(EXERCISE DESCRIPTION)
In the listing that follows, the lines starting at the one containing "camera: 90 degrees right, 5 degrees up" and ending at the one containing "(501, 222) = (325, 473): yellow" are to be returned exactly, both boundary lines included, and no others.

(PROVIDED ENTRIES)

= = = = =

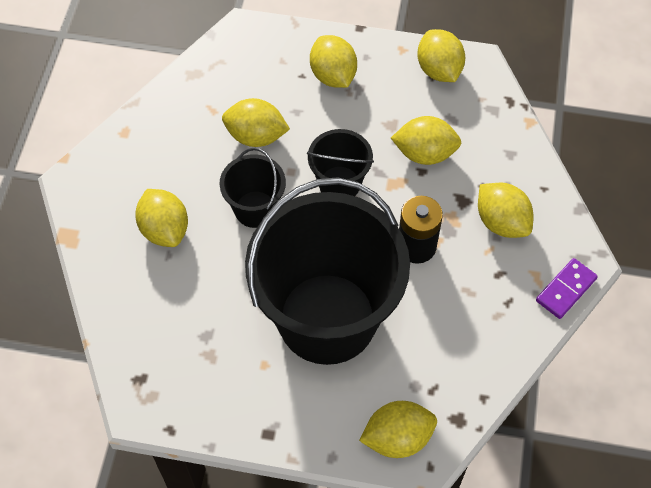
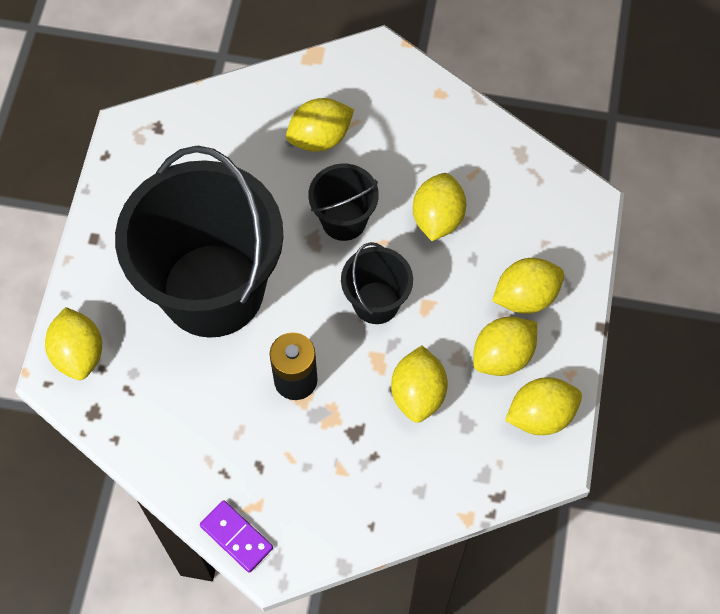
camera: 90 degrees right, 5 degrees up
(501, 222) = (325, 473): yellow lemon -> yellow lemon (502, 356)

= = = = =

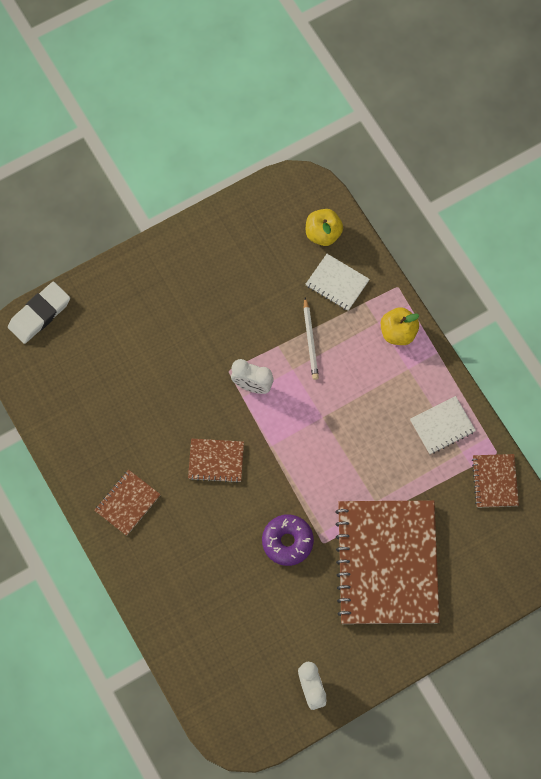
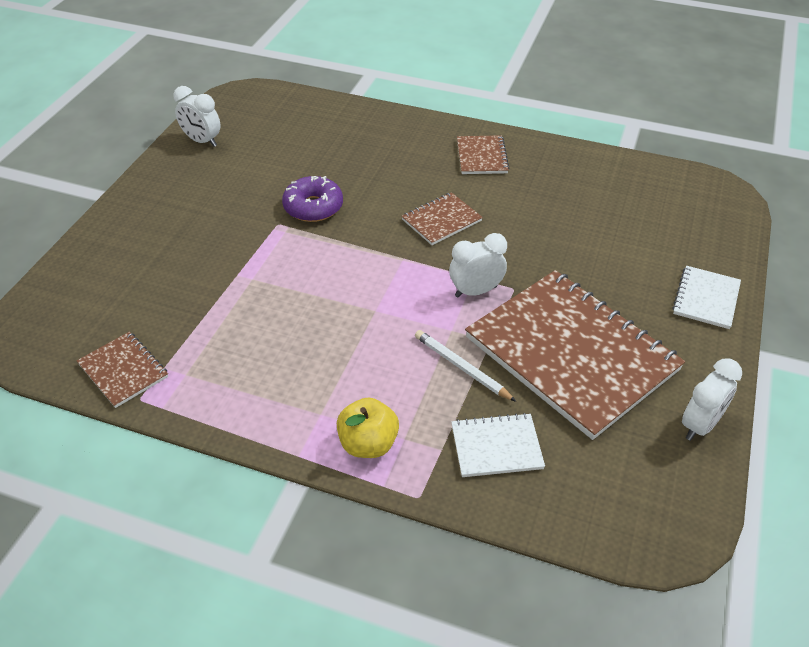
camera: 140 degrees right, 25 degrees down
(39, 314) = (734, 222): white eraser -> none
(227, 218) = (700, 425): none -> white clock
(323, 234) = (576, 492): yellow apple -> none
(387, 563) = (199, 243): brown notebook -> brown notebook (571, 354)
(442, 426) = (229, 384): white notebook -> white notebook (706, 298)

= = = = =

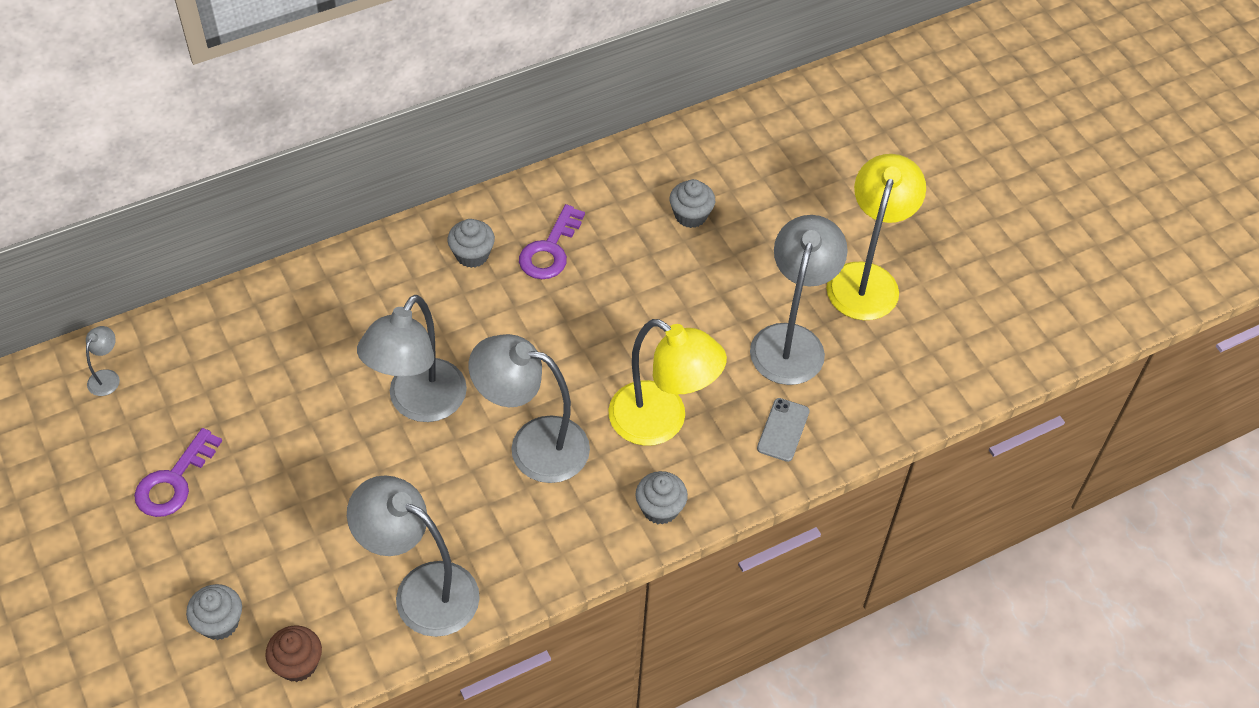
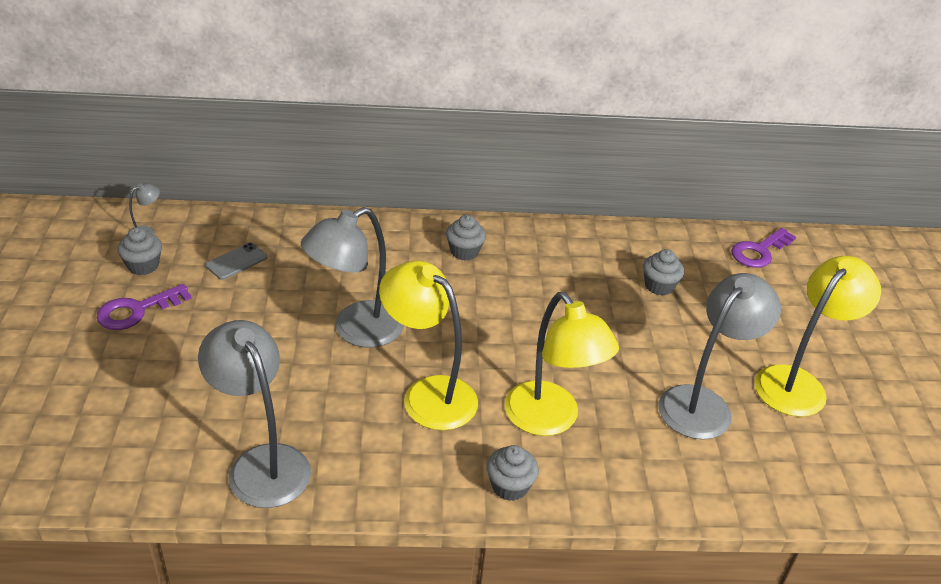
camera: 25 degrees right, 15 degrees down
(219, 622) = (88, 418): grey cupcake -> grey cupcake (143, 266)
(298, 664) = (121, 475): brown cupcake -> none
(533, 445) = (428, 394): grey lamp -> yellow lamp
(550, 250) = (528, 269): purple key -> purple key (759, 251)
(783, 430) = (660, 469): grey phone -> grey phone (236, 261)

= = = = =

(OUTPUT BELOW)
camera: 90 degrees right, 5 degrees up
(501, 222) = (325, 473): yellow lemon -> yellow lemon (502, 356)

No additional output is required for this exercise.